**WHAT TO DO**
Each line from the one that contains "BUZZER1 pin VCC: 3V3 -> 5V" to the end of the entries must be copied word for word, and only those lines.

Itemized modification records:

-------------------------

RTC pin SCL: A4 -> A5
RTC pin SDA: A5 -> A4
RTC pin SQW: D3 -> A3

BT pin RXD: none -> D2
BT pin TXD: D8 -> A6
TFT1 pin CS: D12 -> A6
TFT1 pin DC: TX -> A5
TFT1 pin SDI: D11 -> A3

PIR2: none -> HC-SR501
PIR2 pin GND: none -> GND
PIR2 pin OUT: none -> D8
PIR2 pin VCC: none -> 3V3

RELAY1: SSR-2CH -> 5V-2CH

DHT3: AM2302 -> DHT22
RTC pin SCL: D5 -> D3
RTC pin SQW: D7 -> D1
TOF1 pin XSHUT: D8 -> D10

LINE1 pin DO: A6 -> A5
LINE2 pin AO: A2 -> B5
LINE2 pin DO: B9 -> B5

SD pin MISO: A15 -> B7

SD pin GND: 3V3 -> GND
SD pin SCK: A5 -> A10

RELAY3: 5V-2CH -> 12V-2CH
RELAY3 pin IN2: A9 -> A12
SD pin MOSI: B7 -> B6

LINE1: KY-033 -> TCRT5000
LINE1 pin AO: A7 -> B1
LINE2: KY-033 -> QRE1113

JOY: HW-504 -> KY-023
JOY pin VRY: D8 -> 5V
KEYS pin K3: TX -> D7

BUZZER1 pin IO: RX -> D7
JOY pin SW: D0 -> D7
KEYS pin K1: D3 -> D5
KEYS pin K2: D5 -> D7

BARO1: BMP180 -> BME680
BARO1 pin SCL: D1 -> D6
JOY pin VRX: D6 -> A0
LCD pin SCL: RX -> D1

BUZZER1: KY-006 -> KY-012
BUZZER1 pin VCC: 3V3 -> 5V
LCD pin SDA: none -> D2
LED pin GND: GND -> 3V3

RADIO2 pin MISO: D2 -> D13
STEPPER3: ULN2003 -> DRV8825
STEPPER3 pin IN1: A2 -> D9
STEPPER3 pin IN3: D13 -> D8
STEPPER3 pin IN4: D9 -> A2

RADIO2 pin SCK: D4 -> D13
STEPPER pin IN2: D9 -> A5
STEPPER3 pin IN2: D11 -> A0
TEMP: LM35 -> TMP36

-------------------------

**REPLY**
BUZZER1 pin VCC: 3V3 -> 5V
LCD pin SDA: none -> D2
LED pin GND: GND -> 3V3

RADIO2 pin MISO: D2 -> D13
STEPPER3: ULN2003 -> DRV8825
STEPPER3 pin IN1: A2 -> D9
STEPPER3 pin IN3: D13 -> D8
STEPPER3 pin IN4: D9 -> A2

RADIO2 pin SCK: D4 -> D13
STEPPER pin IN2: D9 -> A5
STEPPER3 pin IN2: D11 -> A0
TEMP: LM35 -> TMP36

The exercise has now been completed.